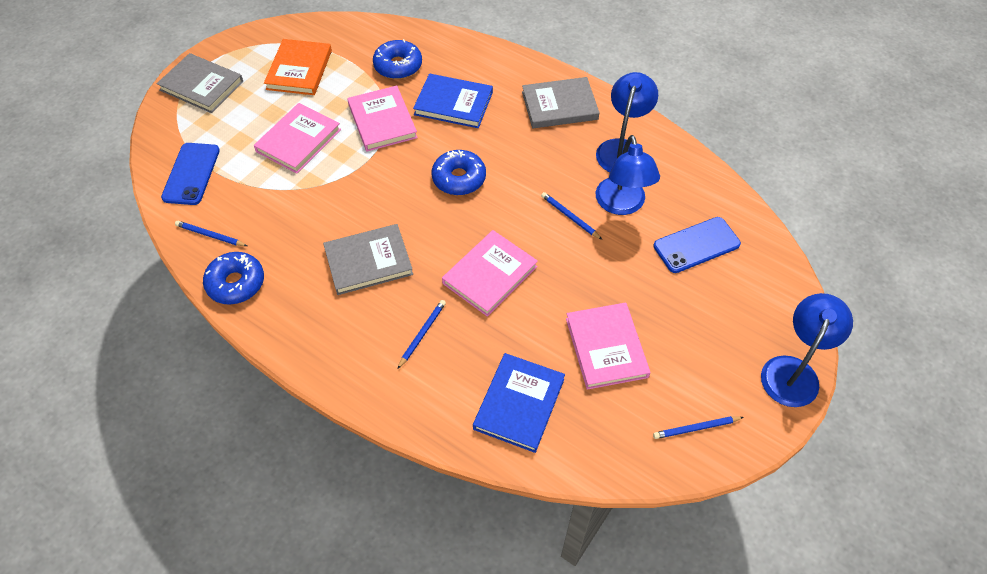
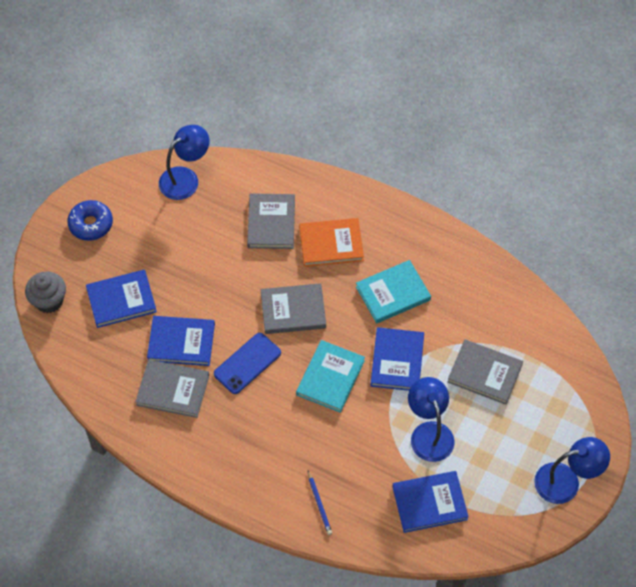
blue book: 2 -> 4
blue donut: 3 -> 1
blue pencil: 4 -> 1
blue phone: 2 -> 1
grey book: 3 -> 4
grey cupcake: 0 -> 1
pink book: 4 -> 0
turquoise book: 0 -> 2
—————
TASK PROMPT: Give back the data exactly, with no images.

TASK RESPONSE:
blue book: 2 -> 4
blue donut: 3 -> 1
blue pencil: 4 -> 1
blue phone: 2 -> 1
grey book: 3 -> 4
grey cupcake: 0 -> 1
pink book: 4 -> 0
turquoise book: 0 -> 2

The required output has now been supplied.